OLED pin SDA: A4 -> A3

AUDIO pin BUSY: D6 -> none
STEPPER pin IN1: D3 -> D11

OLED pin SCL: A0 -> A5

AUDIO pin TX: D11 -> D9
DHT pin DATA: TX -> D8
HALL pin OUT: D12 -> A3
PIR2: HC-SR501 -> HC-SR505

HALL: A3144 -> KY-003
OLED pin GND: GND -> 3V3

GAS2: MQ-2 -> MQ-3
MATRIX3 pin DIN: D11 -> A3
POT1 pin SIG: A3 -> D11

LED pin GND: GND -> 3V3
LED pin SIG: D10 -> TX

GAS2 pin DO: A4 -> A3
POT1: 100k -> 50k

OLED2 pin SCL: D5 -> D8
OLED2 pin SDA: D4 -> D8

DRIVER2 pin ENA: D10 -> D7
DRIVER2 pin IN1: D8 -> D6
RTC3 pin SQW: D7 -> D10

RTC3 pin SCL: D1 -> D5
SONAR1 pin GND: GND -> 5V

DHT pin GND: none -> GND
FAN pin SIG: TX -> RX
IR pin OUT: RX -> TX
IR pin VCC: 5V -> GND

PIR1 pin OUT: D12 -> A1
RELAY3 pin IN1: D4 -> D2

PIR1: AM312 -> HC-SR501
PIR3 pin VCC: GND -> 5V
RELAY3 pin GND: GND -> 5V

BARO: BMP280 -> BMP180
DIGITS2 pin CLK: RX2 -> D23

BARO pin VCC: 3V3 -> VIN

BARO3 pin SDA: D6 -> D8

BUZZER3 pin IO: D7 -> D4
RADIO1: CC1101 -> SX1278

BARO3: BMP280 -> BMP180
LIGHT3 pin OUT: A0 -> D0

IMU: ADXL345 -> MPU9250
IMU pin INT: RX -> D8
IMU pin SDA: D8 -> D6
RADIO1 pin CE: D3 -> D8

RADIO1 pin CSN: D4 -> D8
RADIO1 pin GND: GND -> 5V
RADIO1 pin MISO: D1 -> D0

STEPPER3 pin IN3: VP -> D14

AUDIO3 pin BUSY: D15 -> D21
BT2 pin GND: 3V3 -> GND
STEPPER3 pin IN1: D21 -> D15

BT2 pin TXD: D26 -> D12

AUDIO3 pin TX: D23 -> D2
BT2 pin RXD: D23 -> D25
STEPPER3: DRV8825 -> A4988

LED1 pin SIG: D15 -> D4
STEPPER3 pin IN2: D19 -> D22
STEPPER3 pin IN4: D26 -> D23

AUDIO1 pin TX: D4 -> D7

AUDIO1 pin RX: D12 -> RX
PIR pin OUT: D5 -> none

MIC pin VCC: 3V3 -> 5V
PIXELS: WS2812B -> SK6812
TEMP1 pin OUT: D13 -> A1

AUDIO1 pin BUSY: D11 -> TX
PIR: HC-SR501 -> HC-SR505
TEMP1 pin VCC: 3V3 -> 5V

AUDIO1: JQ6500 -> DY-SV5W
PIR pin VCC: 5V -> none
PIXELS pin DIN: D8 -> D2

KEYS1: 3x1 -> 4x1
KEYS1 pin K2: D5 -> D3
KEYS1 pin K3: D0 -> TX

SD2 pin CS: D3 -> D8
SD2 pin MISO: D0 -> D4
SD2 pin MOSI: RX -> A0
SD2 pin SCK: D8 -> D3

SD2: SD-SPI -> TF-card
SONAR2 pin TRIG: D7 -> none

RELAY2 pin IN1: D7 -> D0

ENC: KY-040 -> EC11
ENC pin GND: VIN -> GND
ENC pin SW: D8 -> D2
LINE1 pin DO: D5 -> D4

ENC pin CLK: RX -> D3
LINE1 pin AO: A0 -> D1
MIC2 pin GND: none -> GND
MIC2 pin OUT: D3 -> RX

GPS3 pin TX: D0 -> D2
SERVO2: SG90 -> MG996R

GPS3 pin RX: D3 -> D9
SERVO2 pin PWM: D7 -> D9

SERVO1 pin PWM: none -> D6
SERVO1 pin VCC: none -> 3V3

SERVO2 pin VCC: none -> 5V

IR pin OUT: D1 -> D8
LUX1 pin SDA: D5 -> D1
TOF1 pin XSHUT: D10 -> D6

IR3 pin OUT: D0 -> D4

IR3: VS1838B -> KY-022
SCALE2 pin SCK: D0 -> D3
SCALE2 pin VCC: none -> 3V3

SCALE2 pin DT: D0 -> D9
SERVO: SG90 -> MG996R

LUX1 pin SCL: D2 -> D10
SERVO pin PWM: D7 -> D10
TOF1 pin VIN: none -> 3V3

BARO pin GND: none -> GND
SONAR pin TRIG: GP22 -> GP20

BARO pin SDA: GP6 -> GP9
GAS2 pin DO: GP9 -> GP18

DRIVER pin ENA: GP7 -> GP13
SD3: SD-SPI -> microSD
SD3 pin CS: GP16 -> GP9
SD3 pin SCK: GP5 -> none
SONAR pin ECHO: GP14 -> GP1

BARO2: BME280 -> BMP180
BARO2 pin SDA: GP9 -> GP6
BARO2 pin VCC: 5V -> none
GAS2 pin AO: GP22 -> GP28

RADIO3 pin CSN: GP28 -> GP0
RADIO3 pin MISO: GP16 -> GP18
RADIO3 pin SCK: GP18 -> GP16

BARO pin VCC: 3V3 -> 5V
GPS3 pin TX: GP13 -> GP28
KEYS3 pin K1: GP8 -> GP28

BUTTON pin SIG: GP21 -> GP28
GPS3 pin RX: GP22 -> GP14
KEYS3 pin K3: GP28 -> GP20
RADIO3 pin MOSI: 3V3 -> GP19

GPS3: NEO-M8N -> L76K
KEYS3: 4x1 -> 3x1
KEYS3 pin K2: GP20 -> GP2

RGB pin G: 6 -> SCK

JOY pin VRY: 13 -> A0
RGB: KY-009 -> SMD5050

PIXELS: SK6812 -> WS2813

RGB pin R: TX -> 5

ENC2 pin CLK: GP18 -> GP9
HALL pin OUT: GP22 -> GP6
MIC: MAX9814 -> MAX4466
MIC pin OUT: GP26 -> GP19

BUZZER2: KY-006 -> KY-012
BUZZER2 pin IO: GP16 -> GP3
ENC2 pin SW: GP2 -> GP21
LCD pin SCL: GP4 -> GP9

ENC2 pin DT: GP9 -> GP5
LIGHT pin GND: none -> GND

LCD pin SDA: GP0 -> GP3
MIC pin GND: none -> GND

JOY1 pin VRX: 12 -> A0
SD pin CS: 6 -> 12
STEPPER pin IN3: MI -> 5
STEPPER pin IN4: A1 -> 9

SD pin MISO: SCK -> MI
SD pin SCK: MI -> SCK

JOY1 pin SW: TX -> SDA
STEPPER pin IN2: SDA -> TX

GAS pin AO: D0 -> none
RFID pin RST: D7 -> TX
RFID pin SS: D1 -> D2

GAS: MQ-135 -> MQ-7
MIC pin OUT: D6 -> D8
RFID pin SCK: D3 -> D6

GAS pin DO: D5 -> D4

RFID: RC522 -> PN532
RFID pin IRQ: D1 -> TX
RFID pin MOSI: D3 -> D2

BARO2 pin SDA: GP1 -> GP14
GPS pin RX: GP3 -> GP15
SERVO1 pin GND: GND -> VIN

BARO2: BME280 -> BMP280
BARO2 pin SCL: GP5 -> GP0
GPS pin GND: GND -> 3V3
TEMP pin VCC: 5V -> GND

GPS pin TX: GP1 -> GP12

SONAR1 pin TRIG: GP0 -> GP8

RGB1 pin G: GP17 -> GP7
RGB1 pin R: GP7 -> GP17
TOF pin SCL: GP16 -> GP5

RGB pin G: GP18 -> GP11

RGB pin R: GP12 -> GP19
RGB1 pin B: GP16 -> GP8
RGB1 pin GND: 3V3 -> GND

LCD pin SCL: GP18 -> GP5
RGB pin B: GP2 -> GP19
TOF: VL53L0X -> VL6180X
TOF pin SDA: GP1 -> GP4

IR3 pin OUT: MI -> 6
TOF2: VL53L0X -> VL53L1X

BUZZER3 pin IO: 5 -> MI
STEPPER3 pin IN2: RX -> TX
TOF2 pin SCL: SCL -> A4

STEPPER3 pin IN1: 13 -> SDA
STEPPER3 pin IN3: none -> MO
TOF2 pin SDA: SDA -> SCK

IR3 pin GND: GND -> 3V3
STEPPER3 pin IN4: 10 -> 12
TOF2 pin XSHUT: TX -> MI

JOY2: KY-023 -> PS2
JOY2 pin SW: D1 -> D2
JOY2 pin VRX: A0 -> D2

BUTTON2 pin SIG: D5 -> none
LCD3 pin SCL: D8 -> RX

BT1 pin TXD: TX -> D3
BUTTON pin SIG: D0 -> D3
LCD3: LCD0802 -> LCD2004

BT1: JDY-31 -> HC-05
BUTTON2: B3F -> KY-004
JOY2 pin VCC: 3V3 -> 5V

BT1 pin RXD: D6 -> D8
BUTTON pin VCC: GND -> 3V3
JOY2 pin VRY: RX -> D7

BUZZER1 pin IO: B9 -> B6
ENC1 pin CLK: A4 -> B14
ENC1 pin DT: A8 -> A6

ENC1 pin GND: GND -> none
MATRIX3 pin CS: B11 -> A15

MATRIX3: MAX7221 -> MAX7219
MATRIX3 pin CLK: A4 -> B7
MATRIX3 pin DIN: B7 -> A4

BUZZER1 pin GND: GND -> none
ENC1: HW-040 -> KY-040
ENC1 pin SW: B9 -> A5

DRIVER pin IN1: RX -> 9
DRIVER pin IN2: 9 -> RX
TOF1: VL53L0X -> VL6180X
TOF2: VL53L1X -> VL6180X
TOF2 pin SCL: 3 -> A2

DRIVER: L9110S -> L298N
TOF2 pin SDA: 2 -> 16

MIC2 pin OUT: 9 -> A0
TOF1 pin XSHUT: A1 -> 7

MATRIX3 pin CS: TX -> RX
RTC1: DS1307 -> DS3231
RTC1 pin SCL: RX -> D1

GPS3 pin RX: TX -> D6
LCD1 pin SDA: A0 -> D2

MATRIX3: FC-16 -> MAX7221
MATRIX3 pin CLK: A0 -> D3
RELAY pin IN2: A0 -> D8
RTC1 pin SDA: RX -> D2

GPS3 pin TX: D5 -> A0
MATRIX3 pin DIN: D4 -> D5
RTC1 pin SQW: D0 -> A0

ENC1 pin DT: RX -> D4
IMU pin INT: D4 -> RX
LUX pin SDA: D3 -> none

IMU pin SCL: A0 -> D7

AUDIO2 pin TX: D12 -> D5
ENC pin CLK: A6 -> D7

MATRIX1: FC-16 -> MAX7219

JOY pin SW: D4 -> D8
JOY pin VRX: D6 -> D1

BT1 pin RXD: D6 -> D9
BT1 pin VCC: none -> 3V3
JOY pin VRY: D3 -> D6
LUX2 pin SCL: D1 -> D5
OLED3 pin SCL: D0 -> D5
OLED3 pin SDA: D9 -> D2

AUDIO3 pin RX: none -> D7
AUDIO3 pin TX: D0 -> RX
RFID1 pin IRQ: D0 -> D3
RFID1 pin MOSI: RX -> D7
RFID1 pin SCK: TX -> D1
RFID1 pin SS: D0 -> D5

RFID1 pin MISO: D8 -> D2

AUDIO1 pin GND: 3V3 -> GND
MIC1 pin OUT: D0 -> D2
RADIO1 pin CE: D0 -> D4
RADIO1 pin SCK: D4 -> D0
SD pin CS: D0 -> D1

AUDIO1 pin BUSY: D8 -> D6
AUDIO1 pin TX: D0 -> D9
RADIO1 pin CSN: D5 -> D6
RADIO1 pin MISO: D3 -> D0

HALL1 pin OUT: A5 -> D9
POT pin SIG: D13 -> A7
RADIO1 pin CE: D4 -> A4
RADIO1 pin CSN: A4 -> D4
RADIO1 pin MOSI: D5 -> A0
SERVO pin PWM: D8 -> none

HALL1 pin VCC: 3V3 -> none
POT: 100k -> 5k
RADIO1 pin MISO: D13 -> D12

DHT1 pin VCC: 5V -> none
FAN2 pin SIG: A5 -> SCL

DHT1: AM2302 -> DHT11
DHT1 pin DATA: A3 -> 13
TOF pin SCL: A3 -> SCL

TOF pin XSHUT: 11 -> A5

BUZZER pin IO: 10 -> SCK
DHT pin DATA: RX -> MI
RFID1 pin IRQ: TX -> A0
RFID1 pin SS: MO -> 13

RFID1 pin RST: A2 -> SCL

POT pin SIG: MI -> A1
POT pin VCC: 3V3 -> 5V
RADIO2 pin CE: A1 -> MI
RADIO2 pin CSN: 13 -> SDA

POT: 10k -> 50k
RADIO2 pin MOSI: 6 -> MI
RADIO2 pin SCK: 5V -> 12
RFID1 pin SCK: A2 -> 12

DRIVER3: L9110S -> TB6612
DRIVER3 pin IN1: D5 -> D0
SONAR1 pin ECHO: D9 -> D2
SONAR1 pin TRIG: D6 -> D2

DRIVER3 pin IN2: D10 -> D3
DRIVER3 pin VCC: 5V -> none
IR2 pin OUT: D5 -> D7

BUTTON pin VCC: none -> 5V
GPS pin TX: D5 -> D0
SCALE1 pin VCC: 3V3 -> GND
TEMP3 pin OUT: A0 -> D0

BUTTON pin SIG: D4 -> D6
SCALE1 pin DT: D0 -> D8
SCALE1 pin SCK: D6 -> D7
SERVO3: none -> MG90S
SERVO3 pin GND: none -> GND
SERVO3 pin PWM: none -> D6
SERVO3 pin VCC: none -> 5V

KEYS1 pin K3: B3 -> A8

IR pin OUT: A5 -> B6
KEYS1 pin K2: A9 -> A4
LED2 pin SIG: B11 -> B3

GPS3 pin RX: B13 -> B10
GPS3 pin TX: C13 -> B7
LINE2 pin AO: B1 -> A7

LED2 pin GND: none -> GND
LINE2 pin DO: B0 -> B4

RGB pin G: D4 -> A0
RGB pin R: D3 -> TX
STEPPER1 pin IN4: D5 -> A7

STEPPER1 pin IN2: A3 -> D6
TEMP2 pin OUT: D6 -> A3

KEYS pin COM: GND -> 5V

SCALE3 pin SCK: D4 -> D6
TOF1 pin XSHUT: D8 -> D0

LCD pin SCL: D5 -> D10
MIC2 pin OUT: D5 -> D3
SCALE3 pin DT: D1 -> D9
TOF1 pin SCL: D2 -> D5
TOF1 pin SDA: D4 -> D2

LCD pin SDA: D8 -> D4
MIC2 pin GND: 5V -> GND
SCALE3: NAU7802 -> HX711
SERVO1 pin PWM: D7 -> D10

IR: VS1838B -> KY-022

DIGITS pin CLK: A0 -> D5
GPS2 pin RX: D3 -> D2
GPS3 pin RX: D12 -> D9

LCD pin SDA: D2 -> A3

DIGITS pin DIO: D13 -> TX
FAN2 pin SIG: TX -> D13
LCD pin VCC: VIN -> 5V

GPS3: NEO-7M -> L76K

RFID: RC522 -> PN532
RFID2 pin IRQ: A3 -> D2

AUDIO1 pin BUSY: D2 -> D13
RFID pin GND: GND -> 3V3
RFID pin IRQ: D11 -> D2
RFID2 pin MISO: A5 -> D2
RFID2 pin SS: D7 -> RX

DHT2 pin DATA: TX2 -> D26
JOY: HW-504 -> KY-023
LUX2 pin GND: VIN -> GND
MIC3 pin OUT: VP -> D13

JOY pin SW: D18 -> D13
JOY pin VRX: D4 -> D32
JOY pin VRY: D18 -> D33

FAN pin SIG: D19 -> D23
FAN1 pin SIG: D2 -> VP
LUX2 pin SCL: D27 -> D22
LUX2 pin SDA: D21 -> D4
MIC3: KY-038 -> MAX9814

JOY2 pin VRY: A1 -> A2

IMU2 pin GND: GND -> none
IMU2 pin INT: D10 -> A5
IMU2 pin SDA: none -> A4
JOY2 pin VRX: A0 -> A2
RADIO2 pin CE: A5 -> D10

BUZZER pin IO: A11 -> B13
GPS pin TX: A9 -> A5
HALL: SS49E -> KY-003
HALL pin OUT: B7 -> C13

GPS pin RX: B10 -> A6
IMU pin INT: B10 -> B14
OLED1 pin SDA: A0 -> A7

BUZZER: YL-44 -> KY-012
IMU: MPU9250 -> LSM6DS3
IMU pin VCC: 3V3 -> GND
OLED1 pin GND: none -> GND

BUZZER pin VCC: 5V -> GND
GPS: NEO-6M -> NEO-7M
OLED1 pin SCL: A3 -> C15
____________________
● Work task:
Set down, word for word, the line that contains "GPS2 pin RX: D3 -> D2" and all lines after it up to the end of the listing.

● Task response:
GPS2 pin RX: D3 -> D2
GPS3 pin RX: D12 -> D9

LCD pin SDA: D2 -> A3

DIGITS pin DIO: D13 -> TX
FAN2 pin SIG: TX -> D13
LCD pin VCC: VIN -> 5V

GPS3: NEO-7M -> L76K

RFID: RC522 -> PN532
RFID2 pin IRQ: A3 -> D2

AUDIO1 pin BUSY: D2 -> D13
RFID pin GND: GND -> 3V3
RFID pin IRQ: D11 -> D2
RFID2 pin MISO: A5 -> D2
RFID2 pin SS: D7 -> RX

DHT2 pin DATA: TX2 -> D26
JOY: HW-504 -> KY-023
LUX2 pin GND: VIN -> GND
MIC3 pin OUT: VP -> D13

JOY pin SW: D18 -> D13
JOY pin VRX: D4 -> D32
JOY pin VRY: D18 -> D33

FAN pin SIG: D19 -> D23
FAN1 pin SIG: D2 -> VP
LUX2 pin SCL: D27 -> D22
LUX2 pin SDA: D21 -> D4
MIC3: KY-038 -> MAX9814

JOY2 pin VRY: A1 -> A2

IMU2 pin GND: GND -> none
IMU2 pin INT: D10 -> A5
IMU2 pin SDA: none -> A4
JOY2 pin VRX: A0 -> A2
RADIO2 pin CE: A5 -> D10

BUZZER pin IO: A11 -> B13
GPS pin TX: A9 -> A5
HALL: SS49E -> KY-003
HALL pin OUT: B7 -> C13

GPS pin RX: B10 -> A6
IMU pin INT: B10 -> B14
OLED1 pin SDA: A0 -> A7

BUZZER: YL-44 -> KY-012
IMU: MPU9250 -> LSM6DS3
IMU pin VCC: 3V3 -> GND
OLED1 pin GND: none -> GND

BUZZER pin VCC: 5V -> GND
GPS: NEO-6M -> NEO-7M
OLED1 pin SCL: A3 -> C15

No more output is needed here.